### Data excerpts
········

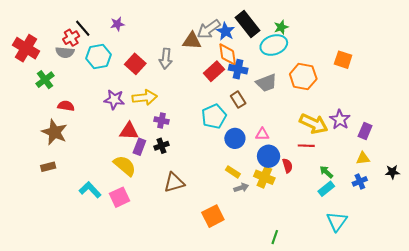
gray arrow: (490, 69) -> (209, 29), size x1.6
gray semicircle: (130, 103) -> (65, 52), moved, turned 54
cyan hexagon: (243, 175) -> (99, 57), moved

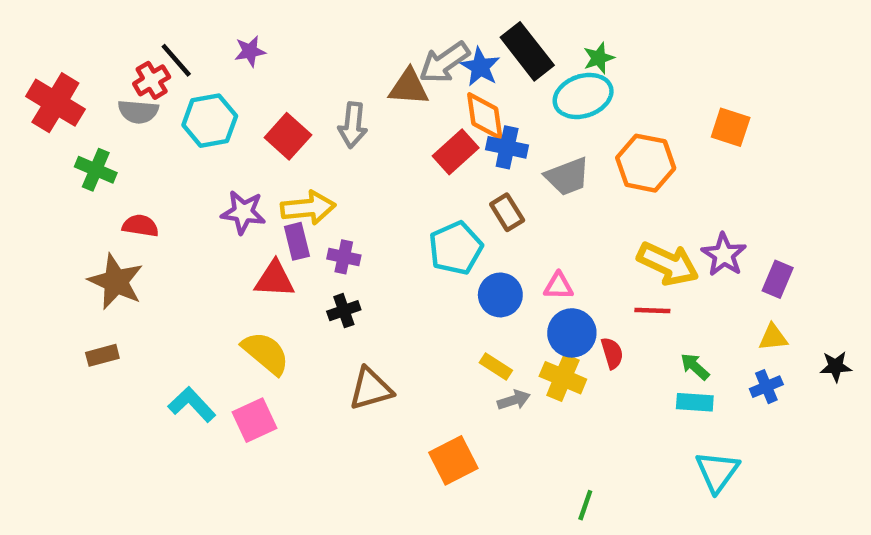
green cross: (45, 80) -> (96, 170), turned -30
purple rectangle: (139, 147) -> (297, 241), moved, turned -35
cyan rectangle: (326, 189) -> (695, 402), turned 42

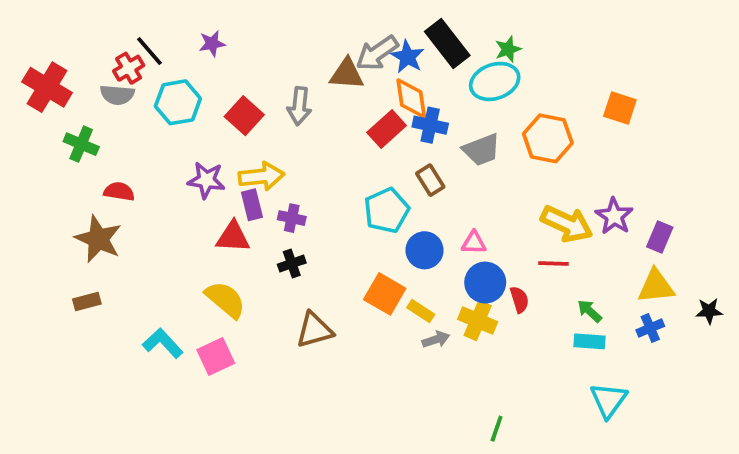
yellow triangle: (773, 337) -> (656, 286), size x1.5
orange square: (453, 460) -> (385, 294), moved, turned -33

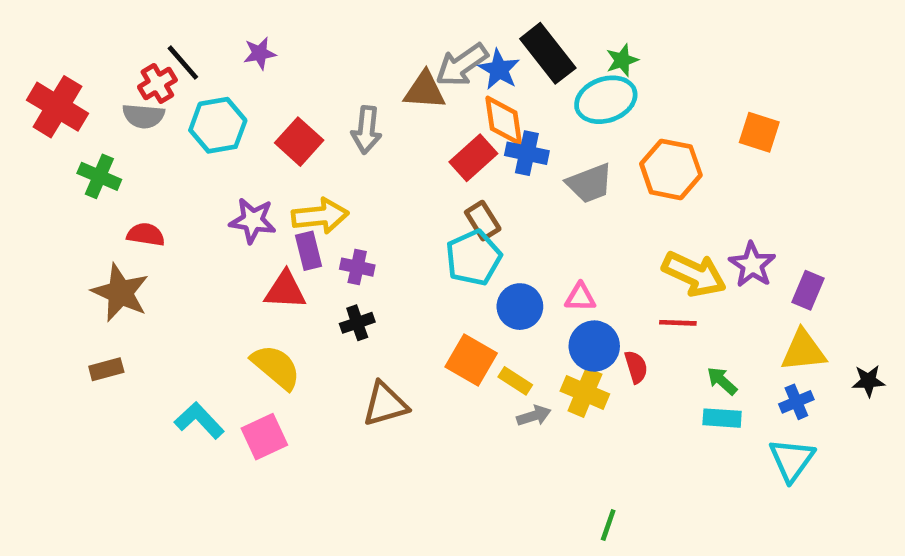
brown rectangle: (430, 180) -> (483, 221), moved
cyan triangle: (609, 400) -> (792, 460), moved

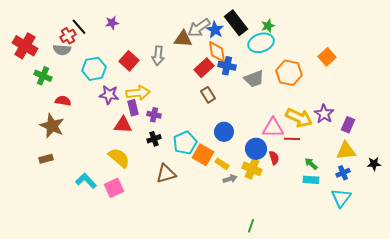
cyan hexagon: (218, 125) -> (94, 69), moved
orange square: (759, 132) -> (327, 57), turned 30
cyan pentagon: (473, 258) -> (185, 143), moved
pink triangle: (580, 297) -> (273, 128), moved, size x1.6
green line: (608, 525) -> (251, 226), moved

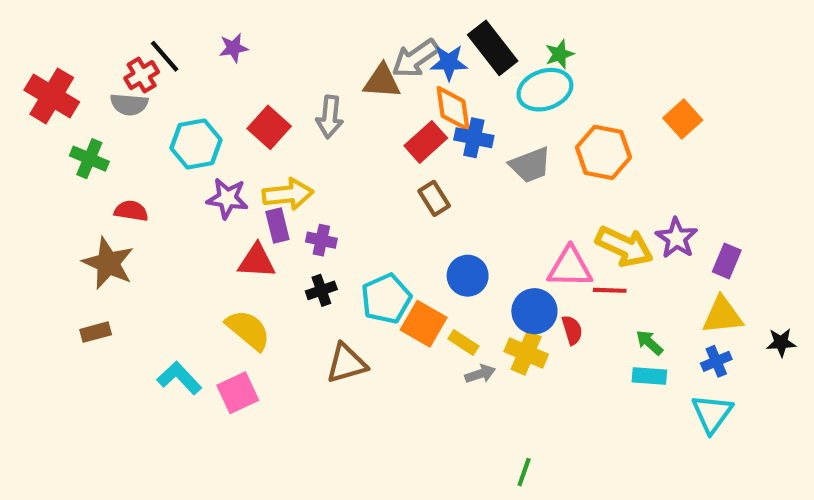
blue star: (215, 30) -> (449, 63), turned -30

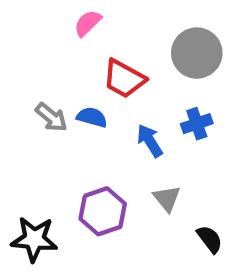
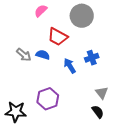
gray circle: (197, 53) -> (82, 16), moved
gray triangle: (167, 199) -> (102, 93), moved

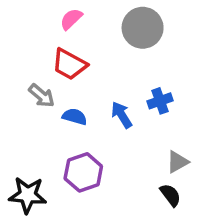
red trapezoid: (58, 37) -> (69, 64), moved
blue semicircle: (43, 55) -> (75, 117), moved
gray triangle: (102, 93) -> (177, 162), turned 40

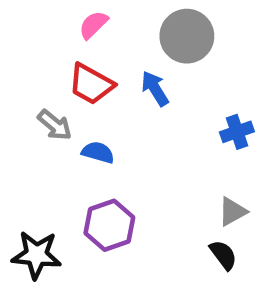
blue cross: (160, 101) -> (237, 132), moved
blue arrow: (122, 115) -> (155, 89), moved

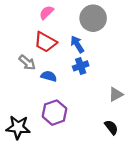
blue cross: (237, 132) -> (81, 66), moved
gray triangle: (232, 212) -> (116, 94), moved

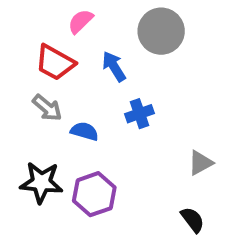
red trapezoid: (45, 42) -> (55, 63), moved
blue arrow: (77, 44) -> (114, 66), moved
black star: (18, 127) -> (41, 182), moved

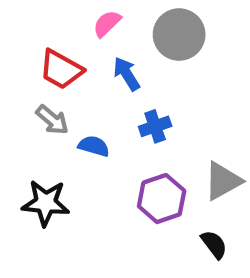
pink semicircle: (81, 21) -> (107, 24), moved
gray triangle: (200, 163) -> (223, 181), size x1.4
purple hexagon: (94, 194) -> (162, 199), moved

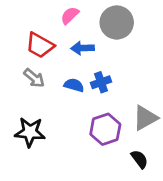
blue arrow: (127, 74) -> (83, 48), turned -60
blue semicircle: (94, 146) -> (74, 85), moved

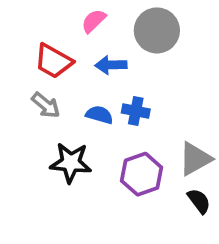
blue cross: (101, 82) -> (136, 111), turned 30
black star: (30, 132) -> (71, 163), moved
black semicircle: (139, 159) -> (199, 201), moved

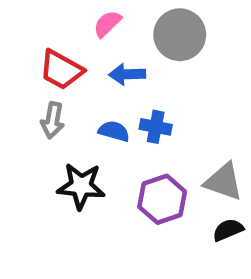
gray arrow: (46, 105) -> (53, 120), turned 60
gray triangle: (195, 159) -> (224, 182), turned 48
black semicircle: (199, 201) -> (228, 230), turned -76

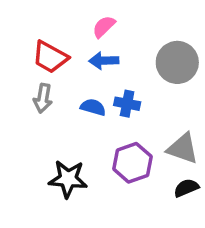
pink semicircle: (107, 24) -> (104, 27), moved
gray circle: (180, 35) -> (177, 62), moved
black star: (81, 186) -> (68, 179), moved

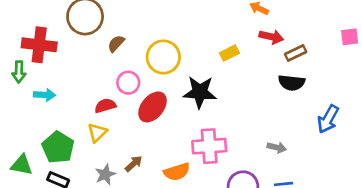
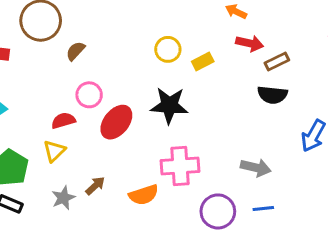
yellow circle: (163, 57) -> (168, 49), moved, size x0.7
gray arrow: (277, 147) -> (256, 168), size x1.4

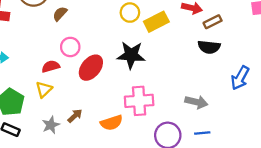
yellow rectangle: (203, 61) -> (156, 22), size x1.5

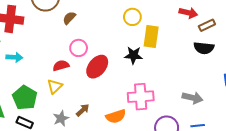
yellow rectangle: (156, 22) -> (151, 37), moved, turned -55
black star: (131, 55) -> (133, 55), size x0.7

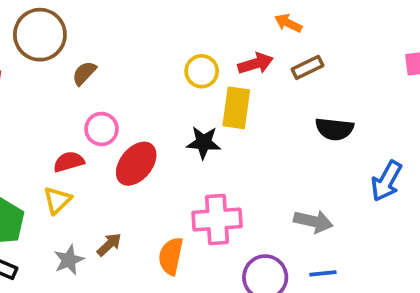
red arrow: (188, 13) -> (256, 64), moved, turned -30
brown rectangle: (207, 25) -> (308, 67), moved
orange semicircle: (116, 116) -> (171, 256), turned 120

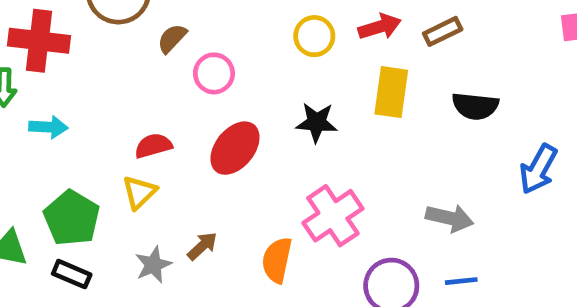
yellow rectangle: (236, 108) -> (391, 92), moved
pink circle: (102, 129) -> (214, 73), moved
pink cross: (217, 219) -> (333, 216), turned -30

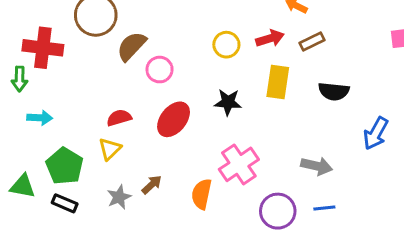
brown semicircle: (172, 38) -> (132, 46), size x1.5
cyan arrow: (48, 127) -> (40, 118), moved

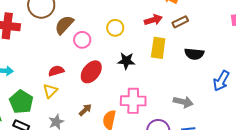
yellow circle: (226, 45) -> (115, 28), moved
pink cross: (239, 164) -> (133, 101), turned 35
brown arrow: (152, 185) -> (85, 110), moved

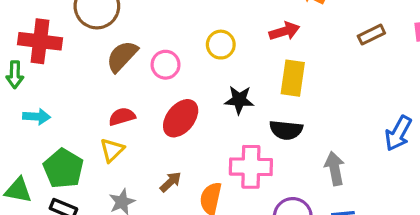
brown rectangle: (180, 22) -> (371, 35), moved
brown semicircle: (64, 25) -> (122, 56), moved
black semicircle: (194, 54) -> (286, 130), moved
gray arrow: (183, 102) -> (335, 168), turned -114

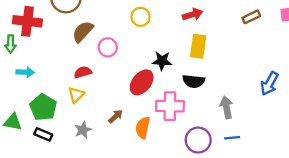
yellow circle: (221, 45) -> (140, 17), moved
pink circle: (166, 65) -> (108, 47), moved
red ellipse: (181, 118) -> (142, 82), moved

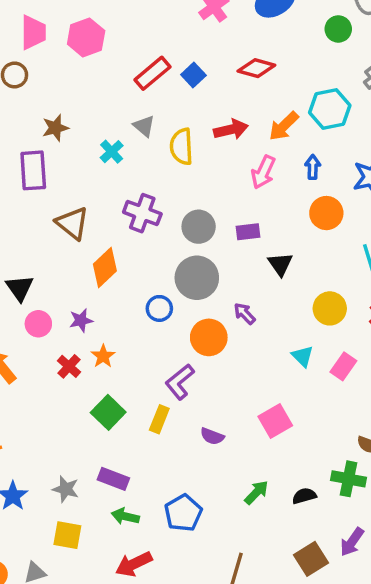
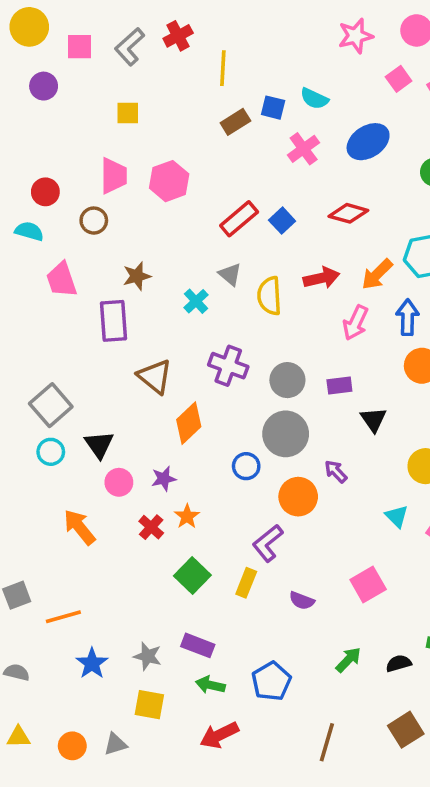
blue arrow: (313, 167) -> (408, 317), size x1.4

········

### Task objective
With the pictures omitted, restate word for word the lines above from the line that has "blue arrow: (122, 115) -> (155, 89), moved" up to and including the line that has "purple hexagon: (94, 194)", and no other lines.

### Answer for the task
blue arrow: (122, 115) -> (155, 89), moved

blue cross: (237, 132) -> (81, 66), moved
gray triangle: (232, 212) -> (116, 94), moved

red trapezoid: (45, 42) -> (55, 63), moved
blue arrow: (77, 44) -> (114, 66), moved
black star: (18, 127) -> (41, 182), moved

pink semicircle: (81, 21) -> (107, 24), moved
gray triangle: (200, 163) -> (223, 181), size x1.4
purple hexagon: (94, 194) -> (162, 199), moved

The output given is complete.